Locate and copy each line in the data that contains the word "stacking".

Data section:
------------

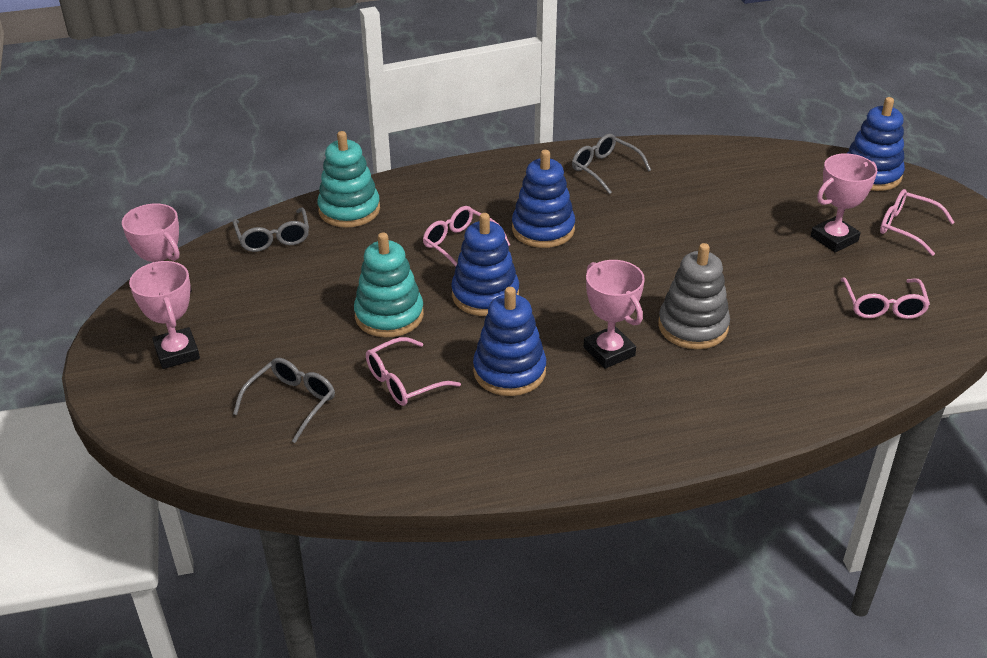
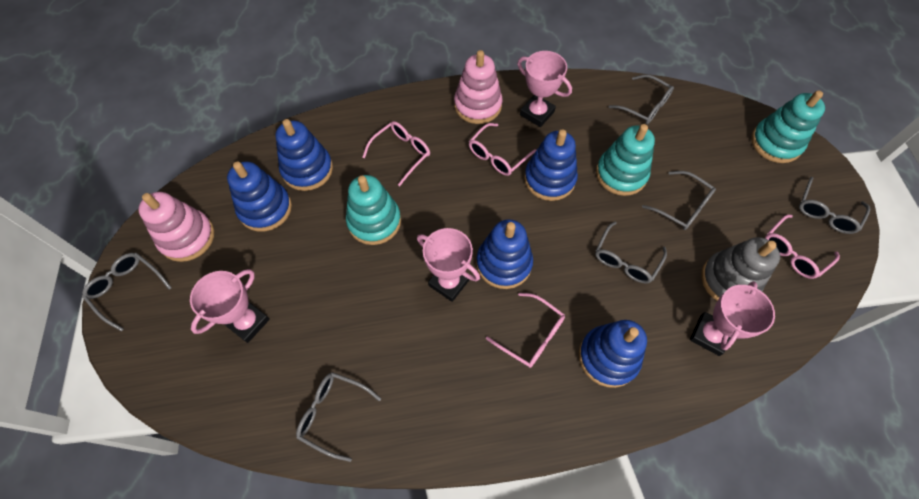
blue stacking toy: 4 -> 5
grey glasses: 3 -> 6
pink stacking toy: 0 -> 2
turquoise stacking toy: 2 -> 3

------------

Exercise output:
blue stacking toy: 4 -> 5
pink stacking toy: 0 -> 2
turquoise stacking toy: 2 -> 3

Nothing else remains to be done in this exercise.